# [EXERCISE INPUT]
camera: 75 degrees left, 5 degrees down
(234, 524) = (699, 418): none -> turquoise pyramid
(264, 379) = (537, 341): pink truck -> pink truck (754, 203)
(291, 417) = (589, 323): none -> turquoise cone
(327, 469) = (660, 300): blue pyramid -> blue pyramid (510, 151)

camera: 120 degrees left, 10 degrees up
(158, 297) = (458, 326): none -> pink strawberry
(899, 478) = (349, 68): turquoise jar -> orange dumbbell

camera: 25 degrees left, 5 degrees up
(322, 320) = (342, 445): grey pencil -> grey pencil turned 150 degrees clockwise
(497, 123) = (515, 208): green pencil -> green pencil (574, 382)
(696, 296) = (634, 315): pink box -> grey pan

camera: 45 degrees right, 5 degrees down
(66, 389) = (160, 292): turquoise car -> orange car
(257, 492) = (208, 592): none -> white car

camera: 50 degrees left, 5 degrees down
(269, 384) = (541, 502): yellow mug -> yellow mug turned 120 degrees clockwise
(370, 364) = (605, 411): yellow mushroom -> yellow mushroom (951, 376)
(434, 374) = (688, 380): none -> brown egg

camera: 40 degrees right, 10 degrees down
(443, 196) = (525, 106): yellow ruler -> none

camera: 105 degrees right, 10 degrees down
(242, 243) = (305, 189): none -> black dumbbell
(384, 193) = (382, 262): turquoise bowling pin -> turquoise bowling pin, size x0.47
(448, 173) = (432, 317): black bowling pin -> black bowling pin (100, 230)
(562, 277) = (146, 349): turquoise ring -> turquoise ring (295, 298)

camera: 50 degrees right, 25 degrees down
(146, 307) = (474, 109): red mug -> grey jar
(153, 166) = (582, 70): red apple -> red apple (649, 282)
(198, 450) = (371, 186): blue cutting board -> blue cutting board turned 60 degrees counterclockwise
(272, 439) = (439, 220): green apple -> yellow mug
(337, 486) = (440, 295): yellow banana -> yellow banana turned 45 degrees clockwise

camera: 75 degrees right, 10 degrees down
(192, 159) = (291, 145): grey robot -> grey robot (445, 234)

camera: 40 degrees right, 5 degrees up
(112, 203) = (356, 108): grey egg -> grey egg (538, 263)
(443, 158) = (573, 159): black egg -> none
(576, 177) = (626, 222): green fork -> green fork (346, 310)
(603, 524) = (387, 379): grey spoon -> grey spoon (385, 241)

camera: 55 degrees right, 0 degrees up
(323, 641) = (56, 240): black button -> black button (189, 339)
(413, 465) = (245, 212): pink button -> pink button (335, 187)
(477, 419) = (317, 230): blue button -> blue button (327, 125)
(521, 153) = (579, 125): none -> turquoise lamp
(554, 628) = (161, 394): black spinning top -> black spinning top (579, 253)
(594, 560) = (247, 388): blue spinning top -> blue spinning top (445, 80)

# [WHAT YOU NEED TO DO]
An exact reproduction of all the entries above is required.

# [SOLUTION TO THE EXERCISE]
camera: 75 degrees left, 5 degrees down
(234, 524) = (699, 418): none -> turquoise pyramid
(264, 379) = (537, 341): pink truck -> pink truck (754, 203)
(291, 417) = (589, 323): none -> turquoise cone
(327, 469) = (660, 300): blue pyramid -> blue pyramid (510, 151)

camera: 120 degrees left, 10 degrees up
(158, 297) = (458, 326): none -> pink strawberry
(899, 478) = (349, 68): turquoise jar -> orange dumbbell

camera: 25 degrees left, 5 degrees up
(322, 320) = (342, 445): grey pencil -> grey pencil turned 150 degrees clockwise
(497, 123) = (515, 208): green pencil -> green pencil (574, 382)
(696, 296) = (634, 315): pink box -> grey pan

camera: 45 degrees right, 5 degrees down
(66, 389) = (160, 292): turquoise car -> orange car
(257, 492) = (208, 592): none -> white car

camera: 50 degrees left, 5 degrees down
(269, 384) = (541, 502): yellow mug -> yellow mug turned 120 degrees clockwise
(370, 364) = (605, 411): yellow mushroom -> yellow mushroom (951, 376)
(434, 374) = (688, 380): none -> brown egg

camera: 40 degrees right, 10 degrees down
(443, 196) = (525, 106): yellow ruler -> none

camera: 105 degrees right, 10 degrees down
(242, 243) = (305, 189): none -> black dumbbell
(384, 193) = (382, 262): turquoise bowling pin -> turquoise bowling pin, size x0.47
(448, 173) = (432, 317): black bowling pin -> black bowling pin (100, 230)
(562, 277) = (146, 349): turquoise ring -> turquoise ring (295, 298)

camera: 50 degrees right, 25 degrees down
(146, 307) = (474, 109): red mug -> grey jar
(153, 166) = (582, 70): red apple -> red apple (649, 282)
(198, 450) = (371, 186): blue cutting board -> blue cutting board turned 60 degrees counterclockwise
(272, 439) = (439, 220): green apple -> yellow mug
(337, 486) = (440, 295): yellow banana -> yellow banana turned 45 degrees clockwise

camera: 75 degrees right, 10 degrees down
(192, 159) = (291, 145): grey robot -> grey robot (445, 234)

camera: 40 degrees right, 5 degrees up
(112, 203) = (356, 108): grey egg -> grey egg (538, 263)
(443, 158) = (573, 159): black egg -> none
(576, 177) = (626, 222): green fork -> green fork (346, 310)
(603, 524) = (387, 379): grey spoon -> grey spoon (385, 241)

camera: 55 degrees right, 0 degrees up
(323, 641) = (56, 240): black button -> black button (189, 339)
(413, 465) = (245, 212): pink button -> pink button (335, 187)
(477, 419) = (317, 230): blue button -> blue button (327, 125)
(521, 153) = (579, 125): none -> turquoise lamp
(554, 628) = (161, 394): black spinning top -> black spinning top (579, 253)
(594, 560) = (247, 388): blue spinning top -> blue spinning top (445, 80)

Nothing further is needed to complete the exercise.